Instructions for the task
From top to bottom, return the records that follow exactly.

Data for processing
= = = = =
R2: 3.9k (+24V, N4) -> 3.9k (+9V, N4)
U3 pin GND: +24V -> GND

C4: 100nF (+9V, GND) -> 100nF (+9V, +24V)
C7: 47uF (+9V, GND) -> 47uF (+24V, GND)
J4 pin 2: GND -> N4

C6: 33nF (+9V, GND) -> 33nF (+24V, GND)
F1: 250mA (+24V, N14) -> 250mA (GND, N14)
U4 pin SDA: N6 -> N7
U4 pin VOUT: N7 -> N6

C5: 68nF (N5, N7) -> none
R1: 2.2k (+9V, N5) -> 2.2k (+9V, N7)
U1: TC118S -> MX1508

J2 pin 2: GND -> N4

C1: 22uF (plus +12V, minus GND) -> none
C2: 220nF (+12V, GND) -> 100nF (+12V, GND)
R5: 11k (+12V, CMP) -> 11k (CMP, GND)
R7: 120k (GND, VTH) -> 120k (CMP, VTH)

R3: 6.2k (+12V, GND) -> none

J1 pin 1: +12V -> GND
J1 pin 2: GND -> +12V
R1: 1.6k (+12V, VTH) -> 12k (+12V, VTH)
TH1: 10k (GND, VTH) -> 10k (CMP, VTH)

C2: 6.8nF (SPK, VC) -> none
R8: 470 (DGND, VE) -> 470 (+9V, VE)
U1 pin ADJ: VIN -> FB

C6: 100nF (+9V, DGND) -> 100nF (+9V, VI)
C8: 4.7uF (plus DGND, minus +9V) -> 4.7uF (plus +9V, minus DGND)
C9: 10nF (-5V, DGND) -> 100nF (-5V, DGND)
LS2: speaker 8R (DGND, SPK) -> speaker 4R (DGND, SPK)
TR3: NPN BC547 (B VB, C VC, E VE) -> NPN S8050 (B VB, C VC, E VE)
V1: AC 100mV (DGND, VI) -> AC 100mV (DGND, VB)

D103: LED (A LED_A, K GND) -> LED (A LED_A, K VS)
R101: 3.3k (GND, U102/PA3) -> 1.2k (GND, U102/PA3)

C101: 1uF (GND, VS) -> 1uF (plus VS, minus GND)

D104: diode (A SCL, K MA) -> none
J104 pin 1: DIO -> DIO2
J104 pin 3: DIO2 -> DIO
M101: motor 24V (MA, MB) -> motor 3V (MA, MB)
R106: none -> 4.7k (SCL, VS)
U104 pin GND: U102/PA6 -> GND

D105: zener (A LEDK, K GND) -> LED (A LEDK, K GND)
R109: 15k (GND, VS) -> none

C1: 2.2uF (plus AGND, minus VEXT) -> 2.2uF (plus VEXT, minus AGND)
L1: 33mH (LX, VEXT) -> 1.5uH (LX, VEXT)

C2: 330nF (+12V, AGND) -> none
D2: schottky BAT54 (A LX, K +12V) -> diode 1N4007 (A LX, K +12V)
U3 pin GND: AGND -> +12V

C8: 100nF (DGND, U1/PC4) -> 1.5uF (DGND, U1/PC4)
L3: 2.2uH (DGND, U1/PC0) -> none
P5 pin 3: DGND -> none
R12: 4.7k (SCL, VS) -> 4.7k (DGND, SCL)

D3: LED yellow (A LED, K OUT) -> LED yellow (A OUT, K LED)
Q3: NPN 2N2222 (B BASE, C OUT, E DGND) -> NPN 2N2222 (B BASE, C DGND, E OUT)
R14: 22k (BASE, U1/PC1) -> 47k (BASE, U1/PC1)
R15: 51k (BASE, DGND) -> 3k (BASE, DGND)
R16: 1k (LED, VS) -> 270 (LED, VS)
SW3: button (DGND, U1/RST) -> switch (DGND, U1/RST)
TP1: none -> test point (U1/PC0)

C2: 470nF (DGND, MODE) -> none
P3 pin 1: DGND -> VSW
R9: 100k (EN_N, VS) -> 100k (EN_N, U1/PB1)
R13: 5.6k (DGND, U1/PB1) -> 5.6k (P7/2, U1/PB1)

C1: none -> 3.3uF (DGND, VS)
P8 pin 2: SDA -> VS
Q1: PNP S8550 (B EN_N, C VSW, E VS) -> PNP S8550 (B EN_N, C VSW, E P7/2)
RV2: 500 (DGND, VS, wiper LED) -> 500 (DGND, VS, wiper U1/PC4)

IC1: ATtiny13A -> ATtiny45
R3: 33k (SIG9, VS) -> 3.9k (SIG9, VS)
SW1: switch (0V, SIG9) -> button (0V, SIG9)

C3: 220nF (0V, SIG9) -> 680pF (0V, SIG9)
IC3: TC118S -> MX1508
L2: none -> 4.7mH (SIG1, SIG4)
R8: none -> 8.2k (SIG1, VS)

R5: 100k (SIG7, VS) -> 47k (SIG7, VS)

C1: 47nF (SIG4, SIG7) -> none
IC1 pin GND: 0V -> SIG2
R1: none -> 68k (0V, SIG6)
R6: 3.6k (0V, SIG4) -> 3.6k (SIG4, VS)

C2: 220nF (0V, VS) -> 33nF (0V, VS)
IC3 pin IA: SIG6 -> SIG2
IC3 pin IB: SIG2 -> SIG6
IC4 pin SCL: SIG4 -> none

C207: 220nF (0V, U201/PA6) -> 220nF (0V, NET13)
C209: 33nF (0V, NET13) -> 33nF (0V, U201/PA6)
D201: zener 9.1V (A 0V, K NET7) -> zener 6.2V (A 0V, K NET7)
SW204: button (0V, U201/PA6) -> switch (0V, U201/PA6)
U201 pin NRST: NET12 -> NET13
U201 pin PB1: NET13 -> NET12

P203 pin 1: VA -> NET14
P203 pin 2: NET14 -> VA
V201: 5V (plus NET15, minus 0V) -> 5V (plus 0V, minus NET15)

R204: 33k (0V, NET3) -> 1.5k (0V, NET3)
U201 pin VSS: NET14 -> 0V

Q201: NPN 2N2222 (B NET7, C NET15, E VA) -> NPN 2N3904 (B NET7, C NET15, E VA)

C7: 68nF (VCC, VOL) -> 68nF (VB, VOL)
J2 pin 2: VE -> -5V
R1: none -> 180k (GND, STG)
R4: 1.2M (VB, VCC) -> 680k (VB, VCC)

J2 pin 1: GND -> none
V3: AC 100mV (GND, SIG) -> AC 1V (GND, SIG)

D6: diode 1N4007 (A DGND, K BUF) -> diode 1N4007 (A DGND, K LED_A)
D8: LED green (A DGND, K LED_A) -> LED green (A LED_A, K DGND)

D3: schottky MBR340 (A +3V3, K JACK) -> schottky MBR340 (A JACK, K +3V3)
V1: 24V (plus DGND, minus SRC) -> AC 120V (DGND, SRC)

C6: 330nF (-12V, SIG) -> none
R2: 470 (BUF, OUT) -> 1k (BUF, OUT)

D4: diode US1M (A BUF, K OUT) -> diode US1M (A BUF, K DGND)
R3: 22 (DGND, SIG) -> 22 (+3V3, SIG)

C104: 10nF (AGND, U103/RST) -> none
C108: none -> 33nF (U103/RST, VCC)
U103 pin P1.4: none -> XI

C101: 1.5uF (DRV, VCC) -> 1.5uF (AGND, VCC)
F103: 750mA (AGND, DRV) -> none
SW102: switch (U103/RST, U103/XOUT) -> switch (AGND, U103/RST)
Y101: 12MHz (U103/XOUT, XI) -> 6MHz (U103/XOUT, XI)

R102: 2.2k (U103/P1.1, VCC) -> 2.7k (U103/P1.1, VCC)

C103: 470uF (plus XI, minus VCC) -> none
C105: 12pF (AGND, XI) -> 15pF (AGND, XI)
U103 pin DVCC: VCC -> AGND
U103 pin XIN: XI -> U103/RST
= = = = =
Written solution
R2: 3.9k (+24V, N4) -> 3.9k (+9V, N4)
U3 pin GND: +24V -> GND

C4: 100nF (+9V, GND) -> 100nF (+9V, +24V)
C7: 47uF (+9V, GND) -> 47uF (+24V, GND)
J4 pin 2: GND -> N4

C6: 33nF (+9V, GND) -> 33nF (+24V, GND)
F1: 250mA (+24V, N14) -> 250mA (GND, N14)
U4 pin SDA: N6 -> N7
U4 pin VOUT: N7 -> N6

C5: 68nF (N5, N7) -> none
R1: 2.2k (+9V, N5) -> 2.2k (+9V, N7)
U1: TC118S -> MX1508

J2 pin 2: GND -> N4

C1: 22uF (plus +12V, minus GND) -> none
C2: 220nF (+12V, GND) -> 100nF (+12V, GND)
R5: 11k (+12V, CMP) -> 11k (CMP, GND)
R7: 120k (GND, VTH) -> 120k (CMP, VTH)

R3: 6.2k (+12V, GND) -> none

J1 pin 1: +12V -> GND
J1 pin 2: GND -> +12V
R1: 1.6k (+12V, VTH) -> 12k (+12V, VTH)
TH1: 10k (GND, VTH) -> 10k (CMP, VTH)

C2: 6.8nF (SPK, VC) -> none
R8: 470 (DGND, VE) -> 470 (+9V, VE)
U1 pin ADJ: VIN -> FB

C6: 100nF (+9V, DGND) -> 100nF (+9V, VI)
C8: 4.7uF (plus DGND, minus +9V) -> 4.7uF (plus +9V, minus DGND)
C9: 10nF (-5V, DGND) -> 100nF (-5V, DGND)
LS2: speaker 8R (DGND, SPK) -> speaker 4R (DGND, SPK)
TR3: NPN BC547 (B VB, C VC, E VE) -> NPN S8050 (B VB, C VC, E VE)
V1: AC 100mV (DGND, VI) -> AC 100mV (DGND, VB)

D103: LED (A LED_A, K GND) -> LED (A LED_A, K VS)
R101: 3.3k (GND, U102/PA3) -> 1.2k (GND, U102/PA3)

C101: 1uF (GND, VS) -> 1uF (plus VS, minus GND)

D104: diode (A SCL, K MA) -> none
J104 pin 1: DIO -> DIO2
J104 pin 3: DIO2 -> DIO
M101: motor 24V (MA, MB) -> motor 3V (MA, MB)
R106: none -> 4.7k (SCL, VS)
U104 pin GND: U102/PA6 -> GND

D105: zener (A LEDK, K GND) -> LED (A LEDK, K GND)
R109: 15k (GND, VS) -> none

C1: 2.2uF (plus AGND, minus VEXT) -> 2.2uF (plus VEXT, minus AGND)
L1: 33mH (LX, VEXT) -> 1.5uH (LX, VEXT)

C2: 330nF (+12V, AGND) -> none
D2: schottky BAT54 (A LX, K +12V) -> diode 1N4007 (A LX, K +12V)
U3 pin GND: AGND -> +12V

C8: 100nF (DGND, U1/PC4) -> 1.5uF (DGND, U1/PC4)
L3: 2.2uH (DGND, U1/PC0) -> none
P5 pin 3: DGND -> none
R12: 4.7k (SCL, VS) -> 4.7k (DGND, SCL)

D3: LED yellow (A LED, K OUT) -> LED yellow (A OUT, K LED)
Q3: NPN 2N2222 (B BASE, C OUT, E DGND) -> NPN 2N2222 (B BASE, C DGND, E OUT)
R14: 22k (BASE, U1/PC1) -> 47k (BASE, U1/PC1)
R15: 51k (BASE, DGND) -> 3k (BASE, DGND)
R16: 1k (LED, VS) -> 270 (LED, VS)
SW3: button (DGND, U1/RST) -> switch (DGND, U1/RST)
TP1: none -> test point (U1/PC0)

C2: 470nF (DGND, MODE) -> none
P3 pin 1: DGND -> VSW
R9: 100k (EN_N, VS) -> 100k (EN_N, U1/PB1)
R13: 5.6k (DGND, U1/PB1) -> 5.6k (P7/2, U1/PB1)

C1: none -> 3.3uF (DGND, VS)
P8 pin 2: SDA -> VS
Q1: PNP S8550 (B EN_N, C VSW, E VS) -> PNP S8550 (B EN_N, C VSW, E P7/2)
RV2: 500 (DGND, VS, wiper LED) -> 500 (DGND, VS, wiper U1/PC4)

IC1: ATtiny13A -> ATtiny45
R3: 33k (SIG9, VS) -> 3.9k (SIG9, VS)
SW1: switch (0V, SIG9) -> button (0V, SIG9)

C3: 220nF (0V, SIG9) -> 680pF (0V, SIG9)
IC3: TC118S -> MX1508
L2: none -> 4.7mH (SIG1, SIG4)
R8: none -> 8.2k (SIG1, VS)

R5: 100k (SIG7, VS) -> 47k (SIG7, VS)

C1: 47nF (SIG4, SIG7) -> none
IC1 pin GND: 0V -> SIG2
R1: none -> 68k (0V, SIG6)
R6: 3.6k (0V, SIG4) -> 3.6k (SIG4, VS)

C2: 220nF (0V, VS) -> 33nF (0V, VS)
IC3 pin IA: SIG6 -> SIG2
IC3 pin IB: SIG2 -> SIG6
IC4 pin SCL: SIG4 -> none

C207: 220nF (0V, U201/PA6) -> 220nF (0V, NET13)
C209: 33nF (0V, NET13) -> 33nF (0V, U201/PA6)
D201: zener 9.1V (A 0V, K NET7) -> zener 6.2V (A 0V, K NET7)
SW204: button (0V, U201/PA6) -> switch (0V, U201/PA6)
U201 pin NRST: NET12 -> NET13
U201 pin PB1: NET13 -> NET12

P203 pin 1: VA -> NET14
P203 pin 2: NET14 -> VA
V201: 5V (plus NET15, minus 0V) -> 5V (plus 0V, minus NET15)

R204: 33k (0V, NET3) -> 1.5k (0V, NET3)
U201 pin VSS: NET14 -> 0V

Q201: NPN 2N2222 (B NET7, C NET15, E VA) -> NPN 2N3904 (B NET7, C NET15, E VA)

C7: 68nF (VCC, VOL) -> 68nF (VB, VOL)
J2 pin 2: VE -> -5V
R1: none -> 180k (GND, STG)
R4: 1.2M (VB, VCC) -> 680k (VB, VCC)

J2 pin 1: GND -> none
V3: AC 100mV (GND, SIG) -> AC 1V (GND, SIG)

D6: diode 1N4007 (A DGND, K BUF) -> diode 1N4007 (A DGND, K LED_A)
D8: LED green (A DGND, K LED_A) -> LED green (A LED_A, K DGND)

D3: schottky MBR340 (A +3V3, K JACK) -> schottky MBR340 (A JACK, K +3V3)
V1: 24V (plus DGND, minus SRC) -> AC 120V (DGND, SRC)

C6: 330nF (-12V, SIG) -> none
R2: 470 (BUF, OUT) -> 1k (BUF, OUT)

D4: diode US1M (A BUF, K OUT) -> diode US1M (A BUF, K DGND)
R3: 22 (DGND, SIG) -> 22 (+3V3, SIG)

C104: 10nF (AGND, U103/RST) -> none
C108: none -> 33nF (U103/RST, VCC)
U103 pin P1.4: none -> XI

C101: 1.5uF (DRV, VCC) -> 1.5uF (AGND, VCC)
F103: 750mA (AGND, DRV) -> none
SW102: switch (U103/RST, U103/XOUT) -> switch (AGND, U103/RST)
Y101: 12MHz (U103/XOUT, XI) -> 6MHz (U103/XOUT, XI)

R102: 2.2k (U103/P1.1, VCC) -> 2.7k (U103/P1.1, VCC)

C103: 470uF (plus XI, minus VCC) -> none
C105: 12pF (AGND, XI) -> 15pF (AGND, XI)
U103 pin DVCC: VCC -> AGND
U103 pin XIN: XI -> U103/RST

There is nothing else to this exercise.